Data for this task =

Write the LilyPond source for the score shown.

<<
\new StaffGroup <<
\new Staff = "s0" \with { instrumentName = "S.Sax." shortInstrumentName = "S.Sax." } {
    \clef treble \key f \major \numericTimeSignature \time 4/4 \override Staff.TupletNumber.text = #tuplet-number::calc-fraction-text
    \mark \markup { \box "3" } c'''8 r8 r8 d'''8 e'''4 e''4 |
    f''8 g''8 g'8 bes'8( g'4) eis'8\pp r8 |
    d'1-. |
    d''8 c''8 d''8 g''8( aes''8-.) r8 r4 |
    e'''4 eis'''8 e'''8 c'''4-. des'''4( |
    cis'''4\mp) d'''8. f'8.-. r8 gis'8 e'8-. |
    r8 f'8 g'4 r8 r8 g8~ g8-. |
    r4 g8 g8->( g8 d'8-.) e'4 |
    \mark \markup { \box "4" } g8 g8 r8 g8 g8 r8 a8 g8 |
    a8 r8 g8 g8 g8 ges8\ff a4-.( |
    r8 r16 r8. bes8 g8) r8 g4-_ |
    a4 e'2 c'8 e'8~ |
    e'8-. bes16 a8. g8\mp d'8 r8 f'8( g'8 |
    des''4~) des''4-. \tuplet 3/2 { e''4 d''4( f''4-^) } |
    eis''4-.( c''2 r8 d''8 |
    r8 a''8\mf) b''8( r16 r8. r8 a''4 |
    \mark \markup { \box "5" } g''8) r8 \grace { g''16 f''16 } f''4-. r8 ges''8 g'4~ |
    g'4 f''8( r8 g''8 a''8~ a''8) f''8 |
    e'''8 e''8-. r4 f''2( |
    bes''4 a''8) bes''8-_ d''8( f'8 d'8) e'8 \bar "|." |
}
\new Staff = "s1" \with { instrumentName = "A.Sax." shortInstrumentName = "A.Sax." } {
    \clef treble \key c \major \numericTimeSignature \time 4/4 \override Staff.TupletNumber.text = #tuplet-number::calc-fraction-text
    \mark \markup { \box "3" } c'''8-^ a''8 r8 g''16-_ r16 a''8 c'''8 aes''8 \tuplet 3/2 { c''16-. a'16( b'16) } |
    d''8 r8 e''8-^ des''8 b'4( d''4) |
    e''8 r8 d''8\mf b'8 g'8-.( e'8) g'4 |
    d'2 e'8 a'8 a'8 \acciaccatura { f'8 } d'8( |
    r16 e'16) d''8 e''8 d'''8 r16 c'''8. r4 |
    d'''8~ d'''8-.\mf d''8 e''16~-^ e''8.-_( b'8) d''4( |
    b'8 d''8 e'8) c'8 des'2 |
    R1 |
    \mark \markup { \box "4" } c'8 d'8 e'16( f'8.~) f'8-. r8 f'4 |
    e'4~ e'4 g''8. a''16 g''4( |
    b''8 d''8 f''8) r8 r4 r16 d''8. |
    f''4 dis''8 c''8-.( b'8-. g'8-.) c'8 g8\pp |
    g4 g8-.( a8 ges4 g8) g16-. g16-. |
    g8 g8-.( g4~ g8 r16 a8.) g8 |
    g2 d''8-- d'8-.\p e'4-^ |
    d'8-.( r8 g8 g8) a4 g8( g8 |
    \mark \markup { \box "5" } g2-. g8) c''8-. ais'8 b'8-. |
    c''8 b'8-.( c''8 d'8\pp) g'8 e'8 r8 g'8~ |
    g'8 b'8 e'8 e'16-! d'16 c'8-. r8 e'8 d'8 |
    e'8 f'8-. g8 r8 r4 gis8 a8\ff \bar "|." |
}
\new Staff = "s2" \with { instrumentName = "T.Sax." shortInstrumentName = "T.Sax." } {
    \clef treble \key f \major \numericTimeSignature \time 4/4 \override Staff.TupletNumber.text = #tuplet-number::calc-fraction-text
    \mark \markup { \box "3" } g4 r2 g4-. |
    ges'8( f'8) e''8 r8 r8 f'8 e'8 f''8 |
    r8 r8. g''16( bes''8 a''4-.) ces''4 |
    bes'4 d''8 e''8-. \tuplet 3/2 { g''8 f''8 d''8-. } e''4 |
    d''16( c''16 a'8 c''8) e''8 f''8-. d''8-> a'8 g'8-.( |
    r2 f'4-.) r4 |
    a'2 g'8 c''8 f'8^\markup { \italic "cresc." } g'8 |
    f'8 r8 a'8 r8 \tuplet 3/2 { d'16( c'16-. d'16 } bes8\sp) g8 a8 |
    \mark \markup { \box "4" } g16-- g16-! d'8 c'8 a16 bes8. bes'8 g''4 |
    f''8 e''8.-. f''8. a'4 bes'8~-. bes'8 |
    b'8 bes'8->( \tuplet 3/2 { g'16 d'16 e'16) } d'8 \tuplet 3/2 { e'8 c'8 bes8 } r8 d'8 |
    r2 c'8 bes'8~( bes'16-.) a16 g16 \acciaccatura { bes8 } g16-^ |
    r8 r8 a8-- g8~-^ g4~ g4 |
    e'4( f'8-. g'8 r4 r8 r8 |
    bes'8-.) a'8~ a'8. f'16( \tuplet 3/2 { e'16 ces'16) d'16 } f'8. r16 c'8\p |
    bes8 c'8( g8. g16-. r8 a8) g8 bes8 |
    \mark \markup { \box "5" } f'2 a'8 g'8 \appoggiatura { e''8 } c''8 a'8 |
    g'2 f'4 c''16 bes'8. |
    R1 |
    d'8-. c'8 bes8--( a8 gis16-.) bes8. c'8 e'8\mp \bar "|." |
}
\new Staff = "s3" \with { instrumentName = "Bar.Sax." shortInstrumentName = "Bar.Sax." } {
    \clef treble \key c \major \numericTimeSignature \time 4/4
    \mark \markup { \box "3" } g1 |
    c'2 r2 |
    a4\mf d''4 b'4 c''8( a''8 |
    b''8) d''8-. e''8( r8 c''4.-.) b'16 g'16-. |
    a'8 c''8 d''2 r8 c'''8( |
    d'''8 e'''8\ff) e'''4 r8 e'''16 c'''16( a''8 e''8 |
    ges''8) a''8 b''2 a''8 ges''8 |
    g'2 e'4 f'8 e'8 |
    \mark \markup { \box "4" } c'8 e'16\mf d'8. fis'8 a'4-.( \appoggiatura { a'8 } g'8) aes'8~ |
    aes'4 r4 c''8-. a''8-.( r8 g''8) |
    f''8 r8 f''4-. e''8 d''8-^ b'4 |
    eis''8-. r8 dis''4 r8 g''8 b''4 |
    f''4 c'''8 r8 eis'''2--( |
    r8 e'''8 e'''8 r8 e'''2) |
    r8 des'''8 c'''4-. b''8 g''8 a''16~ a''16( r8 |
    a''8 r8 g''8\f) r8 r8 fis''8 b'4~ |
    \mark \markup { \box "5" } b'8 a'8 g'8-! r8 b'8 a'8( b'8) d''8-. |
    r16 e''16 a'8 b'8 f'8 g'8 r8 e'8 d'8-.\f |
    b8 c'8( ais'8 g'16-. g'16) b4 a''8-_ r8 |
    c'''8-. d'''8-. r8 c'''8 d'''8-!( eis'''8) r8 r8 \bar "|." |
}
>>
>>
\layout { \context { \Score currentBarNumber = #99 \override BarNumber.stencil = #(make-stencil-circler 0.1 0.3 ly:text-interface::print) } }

Problem details = Copy out every line in the entries above that contains the word "major". Matching is case-sensitive.

Task solution =
    \clef treble \key f \major \numericTimeSignature \time 4/4 \override Staff.TupletNumber.text = #tuplet-number::calc-fraction-text
    \clef treble \key c \major \numericTimeSignature \time 4/4 \override Staff.TupletNumber.text = #tuplet-number::calc-fraction-text
    \clef treble \key f \major \numericTimeSignature \time 4/4 \override Staff.TupletNumber.text = #tuplet-number::calc-fraction-text
    \clef treble \key c \major \numericTimeSignature \time 4/4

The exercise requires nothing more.